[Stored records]
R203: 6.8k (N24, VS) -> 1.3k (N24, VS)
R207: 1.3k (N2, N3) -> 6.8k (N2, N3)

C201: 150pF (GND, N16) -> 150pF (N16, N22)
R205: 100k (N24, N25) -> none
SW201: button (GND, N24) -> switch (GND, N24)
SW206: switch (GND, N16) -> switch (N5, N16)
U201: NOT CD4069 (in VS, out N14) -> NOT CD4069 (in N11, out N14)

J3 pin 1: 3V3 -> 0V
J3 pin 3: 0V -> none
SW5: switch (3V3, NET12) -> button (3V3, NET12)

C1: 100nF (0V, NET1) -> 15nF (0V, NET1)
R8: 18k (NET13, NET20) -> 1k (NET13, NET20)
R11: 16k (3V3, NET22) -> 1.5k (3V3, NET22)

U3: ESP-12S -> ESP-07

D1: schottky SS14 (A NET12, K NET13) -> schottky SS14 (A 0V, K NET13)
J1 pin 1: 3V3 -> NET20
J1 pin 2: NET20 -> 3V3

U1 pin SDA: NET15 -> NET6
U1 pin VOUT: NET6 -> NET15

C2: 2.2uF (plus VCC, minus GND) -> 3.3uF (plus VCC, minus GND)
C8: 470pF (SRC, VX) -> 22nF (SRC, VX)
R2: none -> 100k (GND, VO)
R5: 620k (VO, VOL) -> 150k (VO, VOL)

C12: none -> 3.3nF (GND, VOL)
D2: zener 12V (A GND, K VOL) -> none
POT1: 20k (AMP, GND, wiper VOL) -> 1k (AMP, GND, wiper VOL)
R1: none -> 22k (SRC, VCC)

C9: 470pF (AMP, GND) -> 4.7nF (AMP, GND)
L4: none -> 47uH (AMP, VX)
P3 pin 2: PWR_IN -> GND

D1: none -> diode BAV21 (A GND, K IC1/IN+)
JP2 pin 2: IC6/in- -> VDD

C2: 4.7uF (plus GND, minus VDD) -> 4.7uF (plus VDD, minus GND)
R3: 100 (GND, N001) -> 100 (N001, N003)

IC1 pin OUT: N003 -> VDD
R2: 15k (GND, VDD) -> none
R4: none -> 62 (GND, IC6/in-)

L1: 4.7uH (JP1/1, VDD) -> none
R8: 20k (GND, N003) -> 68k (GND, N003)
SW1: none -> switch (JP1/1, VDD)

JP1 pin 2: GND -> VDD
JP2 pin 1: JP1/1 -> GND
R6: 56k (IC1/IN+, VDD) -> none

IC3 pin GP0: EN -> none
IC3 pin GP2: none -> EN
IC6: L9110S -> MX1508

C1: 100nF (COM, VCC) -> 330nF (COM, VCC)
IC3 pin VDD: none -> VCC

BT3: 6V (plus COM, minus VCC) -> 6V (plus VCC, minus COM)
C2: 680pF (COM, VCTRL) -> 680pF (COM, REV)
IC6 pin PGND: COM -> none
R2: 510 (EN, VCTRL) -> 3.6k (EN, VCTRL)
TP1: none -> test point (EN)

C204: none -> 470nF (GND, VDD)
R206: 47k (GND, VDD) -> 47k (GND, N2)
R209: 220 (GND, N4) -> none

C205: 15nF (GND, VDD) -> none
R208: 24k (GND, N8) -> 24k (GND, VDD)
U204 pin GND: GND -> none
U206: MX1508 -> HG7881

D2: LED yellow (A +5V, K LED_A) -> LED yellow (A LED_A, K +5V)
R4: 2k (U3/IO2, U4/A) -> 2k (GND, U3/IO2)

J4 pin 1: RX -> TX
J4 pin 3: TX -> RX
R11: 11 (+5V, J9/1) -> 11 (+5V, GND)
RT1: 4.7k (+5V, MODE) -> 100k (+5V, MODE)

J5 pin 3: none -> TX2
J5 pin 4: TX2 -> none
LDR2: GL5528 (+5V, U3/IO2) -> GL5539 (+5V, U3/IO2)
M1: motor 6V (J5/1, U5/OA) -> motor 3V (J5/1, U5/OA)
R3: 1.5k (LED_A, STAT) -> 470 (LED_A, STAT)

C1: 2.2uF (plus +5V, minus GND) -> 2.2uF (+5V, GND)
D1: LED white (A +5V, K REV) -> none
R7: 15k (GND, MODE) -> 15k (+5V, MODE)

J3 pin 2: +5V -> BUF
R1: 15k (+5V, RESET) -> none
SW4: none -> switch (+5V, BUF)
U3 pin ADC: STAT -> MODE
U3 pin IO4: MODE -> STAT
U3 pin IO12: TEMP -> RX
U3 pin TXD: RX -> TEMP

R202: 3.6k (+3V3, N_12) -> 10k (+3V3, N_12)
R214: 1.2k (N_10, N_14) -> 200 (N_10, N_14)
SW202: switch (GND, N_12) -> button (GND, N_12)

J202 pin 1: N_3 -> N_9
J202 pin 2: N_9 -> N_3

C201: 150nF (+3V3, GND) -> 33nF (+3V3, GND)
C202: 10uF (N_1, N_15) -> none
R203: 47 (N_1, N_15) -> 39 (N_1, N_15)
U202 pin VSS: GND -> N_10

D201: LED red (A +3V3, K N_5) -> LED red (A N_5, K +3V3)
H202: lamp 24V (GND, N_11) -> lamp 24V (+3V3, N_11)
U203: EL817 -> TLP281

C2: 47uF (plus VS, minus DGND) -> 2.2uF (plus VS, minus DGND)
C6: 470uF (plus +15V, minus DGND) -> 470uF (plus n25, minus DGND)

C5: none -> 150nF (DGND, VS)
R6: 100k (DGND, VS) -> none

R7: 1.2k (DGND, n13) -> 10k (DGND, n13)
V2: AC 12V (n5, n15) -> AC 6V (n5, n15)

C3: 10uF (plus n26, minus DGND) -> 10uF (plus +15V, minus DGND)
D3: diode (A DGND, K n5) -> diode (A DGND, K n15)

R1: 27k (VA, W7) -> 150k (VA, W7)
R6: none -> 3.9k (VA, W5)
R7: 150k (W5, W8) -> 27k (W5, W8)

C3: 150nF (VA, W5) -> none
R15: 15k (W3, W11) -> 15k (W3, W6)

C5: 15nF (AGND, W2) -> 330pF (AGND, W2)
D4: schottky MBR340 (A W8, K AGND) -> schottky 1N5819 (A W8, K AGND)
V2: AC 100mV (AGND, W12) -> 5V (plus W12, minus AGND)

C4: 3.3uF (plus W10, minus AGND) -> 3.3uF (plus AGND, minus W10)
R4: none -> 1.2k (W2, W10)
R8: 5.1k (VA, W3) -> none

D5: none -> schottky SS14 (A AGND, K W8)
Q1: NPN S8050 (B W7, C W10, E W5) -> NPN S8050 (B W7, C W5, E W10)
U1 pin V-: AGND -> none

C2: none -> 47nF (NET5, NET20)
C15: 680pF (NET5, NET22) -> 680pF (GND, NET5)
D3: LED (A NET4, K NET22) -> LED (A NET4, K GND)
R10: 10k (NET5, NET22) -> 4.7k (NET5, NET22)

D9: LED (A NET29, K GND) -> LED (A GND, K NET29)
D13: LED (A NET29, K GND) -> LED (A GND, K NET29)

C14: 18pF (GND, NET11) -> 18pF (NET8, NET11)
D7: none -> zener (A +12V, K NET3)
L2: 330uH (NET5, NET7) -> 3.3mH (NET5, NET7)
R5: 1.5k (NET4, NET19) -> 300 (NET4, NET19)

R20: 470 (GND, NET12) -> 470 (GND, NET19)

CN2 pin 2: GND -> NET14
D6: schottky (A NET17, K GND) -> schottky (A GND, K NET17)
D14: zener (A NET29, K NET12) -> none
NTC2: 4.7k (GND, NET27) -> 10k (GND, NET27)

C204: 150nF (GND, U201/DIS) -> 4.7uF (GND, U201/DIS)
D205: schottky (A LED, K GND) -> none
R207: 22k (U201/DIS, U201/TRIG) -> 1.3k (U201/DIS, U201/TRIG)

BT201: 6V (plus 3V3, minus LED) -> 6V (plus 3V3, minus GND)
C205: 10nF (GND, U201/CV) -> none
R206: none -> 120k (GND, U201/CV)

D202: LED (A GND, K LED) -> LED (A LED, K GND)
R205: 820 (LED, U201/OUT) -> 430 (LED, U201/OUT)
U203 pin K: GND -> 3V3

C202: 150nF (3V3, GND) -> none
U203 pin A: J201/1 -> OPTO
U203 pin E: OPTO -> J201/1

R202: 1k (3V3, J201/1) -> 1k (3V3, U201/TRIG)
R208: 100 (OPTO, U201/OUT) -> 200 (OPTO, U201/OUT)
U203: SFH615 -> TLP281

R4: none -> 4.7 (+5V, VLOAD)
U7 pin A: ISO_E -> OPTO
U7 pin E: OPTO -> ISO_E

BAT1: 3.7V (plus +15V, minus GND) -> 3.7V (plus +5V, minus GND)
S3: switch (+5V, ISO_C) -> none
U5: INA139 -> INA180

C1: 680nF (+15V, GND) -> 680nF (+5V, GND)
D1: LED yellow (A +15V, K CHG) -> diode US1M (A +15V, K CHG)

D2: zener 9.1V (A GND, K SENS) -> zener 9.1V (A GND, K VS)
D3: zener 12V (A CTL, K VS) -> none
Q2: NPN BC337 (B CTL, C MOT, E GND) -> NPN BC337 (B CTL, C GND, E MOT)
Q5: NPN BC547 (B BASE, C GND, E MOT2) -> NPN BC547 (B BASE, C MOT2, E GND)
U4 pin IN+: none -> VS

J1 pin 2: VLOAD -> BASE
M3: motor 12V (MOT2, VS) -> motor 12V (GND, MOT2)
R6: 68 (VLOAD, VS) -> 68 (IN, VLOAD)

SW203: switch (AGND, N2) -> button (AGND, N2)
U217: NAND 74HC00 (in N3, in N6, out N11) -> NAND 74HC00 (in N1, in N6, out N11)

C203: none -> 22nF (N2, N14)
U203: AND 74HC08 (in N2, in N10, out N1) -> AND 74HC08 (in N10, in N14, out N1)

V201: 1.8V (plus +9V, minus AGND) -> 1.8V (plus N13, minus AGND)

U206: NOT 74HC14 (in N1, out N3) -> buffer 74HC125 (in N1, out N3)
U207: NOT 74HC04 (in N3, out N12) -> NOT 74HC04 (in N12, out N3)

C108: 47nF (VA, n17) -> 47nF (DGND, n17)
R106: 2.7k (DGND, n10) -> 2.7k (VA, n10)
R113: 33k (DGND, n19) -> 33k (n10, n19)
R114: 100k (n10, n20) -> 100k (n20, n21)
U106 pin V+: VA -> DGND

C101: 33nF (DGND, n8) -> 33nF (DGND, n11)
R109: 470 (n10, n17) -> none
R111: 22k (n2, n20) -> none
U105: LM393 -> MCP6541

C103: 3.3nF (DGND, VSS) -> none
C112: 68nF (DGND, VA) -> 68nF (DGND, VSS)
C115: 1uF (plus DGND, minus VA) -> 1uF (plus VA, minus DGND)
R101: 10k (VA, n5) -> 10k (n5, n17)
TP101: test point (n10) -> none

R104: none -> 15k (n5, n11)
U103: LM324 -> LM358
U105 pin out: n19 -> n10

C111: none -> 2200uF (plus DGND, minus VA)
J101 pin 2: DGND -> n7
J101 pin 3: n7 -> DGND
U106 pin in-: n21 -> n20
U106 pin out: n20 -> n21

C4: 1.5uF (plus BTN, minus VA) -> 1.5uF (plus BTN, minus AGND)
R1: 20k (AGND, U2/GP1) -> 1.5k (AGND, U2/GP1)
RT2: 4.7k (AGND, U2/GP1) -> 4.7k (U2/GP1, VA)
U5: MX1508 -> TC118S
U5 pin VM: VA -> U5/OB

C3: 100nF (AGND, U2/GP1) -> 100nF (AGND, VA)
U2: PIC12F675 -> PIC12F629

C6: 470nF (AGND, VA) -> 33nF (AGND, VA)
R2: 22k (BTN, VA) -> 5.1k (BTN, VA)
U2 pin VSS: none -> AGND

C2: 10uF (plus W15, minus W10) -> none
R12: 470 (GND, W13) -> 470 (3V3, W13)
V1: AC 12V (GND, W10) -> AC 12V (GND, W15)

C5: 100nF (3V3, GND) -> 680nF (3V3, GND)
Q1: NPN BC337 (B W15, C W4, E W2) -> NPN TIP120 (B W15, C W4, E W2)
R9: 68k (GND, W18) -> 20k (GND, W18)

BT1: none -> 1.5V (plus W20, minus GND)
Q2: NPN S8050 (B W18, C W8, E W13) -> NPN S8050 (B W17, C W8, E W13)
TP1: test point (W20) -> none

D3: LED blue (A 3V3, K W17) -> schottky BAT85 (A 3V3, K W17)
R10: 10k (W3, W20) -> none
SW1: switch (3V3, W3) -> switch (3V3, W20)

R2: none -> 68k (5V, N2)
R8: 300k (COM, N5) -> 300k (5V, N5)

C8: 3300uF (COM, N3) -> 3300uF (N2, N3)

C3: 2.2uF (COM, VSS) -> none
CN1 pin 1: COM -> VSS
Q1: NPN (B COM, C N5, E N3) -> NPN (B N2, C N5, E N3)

- _Work required_
From the records above, quote only the lines running from the line with "D2: zener 9.1V" to the line with "TP1: test point (W20) -> none", both lines included.

- _Reply_
D2: zener 9.1V (A GND, K SENS) -> zener 9.1V (A GND, K VS)
D3: zener 12V (A CTL, K VS) -> none
Q2: NPN BC337 (B CTL, C MOT, E GND) -> NPN BC337 (B CTL, C GND, E MOT)
Q5: NPN BC547 (B BASE, C GND, E MOT2) -> NPN BC547 (B BASE, C MOT2, E GND)
U4 pin IN+: none -> VS

J1 pin 2: VLOAD -> BASE
M3: motor 12V (MOT2, VS) -> motor 12V (GND, MOT2)
R6: 68 (VLOAD, VS) -> 68 (IN, VLOAD)

SW203: switch (AGND, N2) -> button (AGND, N2)
U217: NAND 74HC00 (in N3, in N6, out N11) -> NAND 74HC00 (in N1, in N6, out N11)

C203: none -> 22nF (N2, N14)
U203: AND 74HC08 (in N2, in N10, out N1) -> AND 74HC08 (in N10, in N14, out N1)

V201: 1.8V (plus +9V, minus AGND) -> 1.8V (plus N13, minus AGND)

U206: NOT 74HC14 (in N1, out N3) -> buffer 74HC125 (in N1, out N3)
U207: NOT 74HC04 (in N3, out N12) -> NOT 74HC04 (in N12, out N3)

C108: 47nF (VA, n17) -> 47nF (DGND, n17)
R106: 2.7k (DGND, n10) -> 2.7k (VA, n10)
R113: 33k (DGND, n19) -> 33k (n10, n19)
R114: 100k (n10, n20) -> 100k (n20, n21)
U106 pin V+: VA -> DGND

C101: 33nF (DGND, n8) -> 33nF (DGND, n11)
R109: 470 (n10, n17) -> none
R111: 22k (n2, n20) -> none
U105: LM393 -> MCP6541

C103: 3.3nF (DGND, VSS) -> none
C112: 68nF (DGND, VA) -> 68nF (DGND, VSS)
C115: 1uF (plus DGND, minus VA) -> 1uF (plus VA, minus DGND)
R101: 10k (VA, n5) -> 10k (n5, n17)
TP101: test point (n10) -> none

R104: none -> 15k (n5, n11)
U103: LM324 -> LM358
U105 pin out: n19 -> n10

C111: none -> 2200uF (plus DGND, minus VA)
J101 pin 2: DGND -> n7
J101 pin 3: n7 -> DGND
U106 pin in-: n21 -> n20
U106 pin out: n20 -> n21

C4: 1.5uF (plus BTN, minus VA) -> 1.5uF (plus BTN, minus AGND)
R1: 20k (AGND, U2/GP1) -> 1.5k (AGND, U2/GP1)
RT2: 4.7k (AGND, U2/GP1) -> 4.7k (U2/GP1, VA)
U5: MX1508 -> TC118S
U5 pin VM: VA -> U5/OB

C3: 100nF (AGND, U2/GP1) -> 100nF (AGND, VA)
U2: PIC12F675 -> PIC12F629

C6: 470nF (AGND, VA) -> 33nF (AGND, VA)
R2: 22k (BTN, VA) -> 5.1k (BTN, VA)
U2 pin VSS: none -> AGND

C2: 10uF (plus W15, minus W10) -> none
R12: 470 (GND, W13) -> 470 (3V3, W13)
V1: AC 12V (GND, W10) -> AC 12V (GND, W15)

C5: 100nF (3V3, GND) -> 680nF (3V3, GND)
Q1: NPN BC337 (B W15, C W4, E W2) -> NPN TIP120 (B W15, C W4, E W2)
R9: 68k (GND, W18) -> 20k (GND, W18)

BT1: none -> 1.5V (plus W20, minus GND)
Q2: NPN S8050 (B W18, C W8, E W13) -> NPN S8050 (B W17, C W8, E W13)
TP1: test point (W20) -> none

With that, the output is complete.